[Task brief]:
Please repeat the listing below exactly, but do not include its pictures.

[Supplied information]:
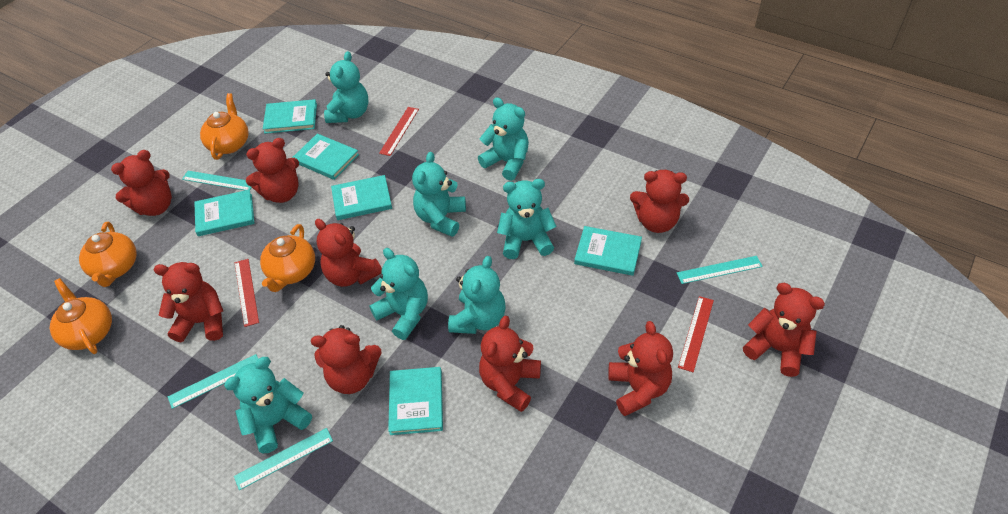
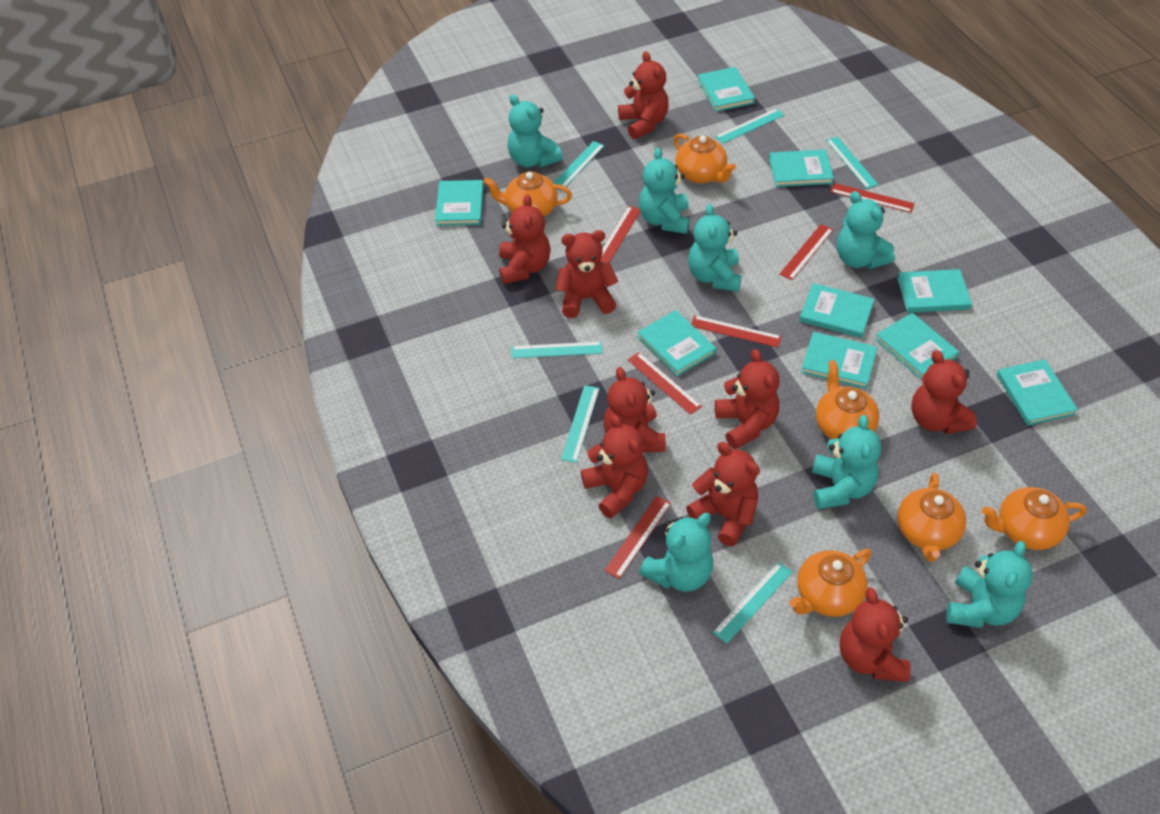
orange teapot: 4 -> 6
red ruler: 3 -> 6
turquoise book: 6 -> 9
turquoise ruler: 4 -> 6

[Exercise output]:
orange teapot: 4 -> 6
red ruler: 3 -> 6
turquoise book: 6 -> 9
turquoise ruler: 4 -> 6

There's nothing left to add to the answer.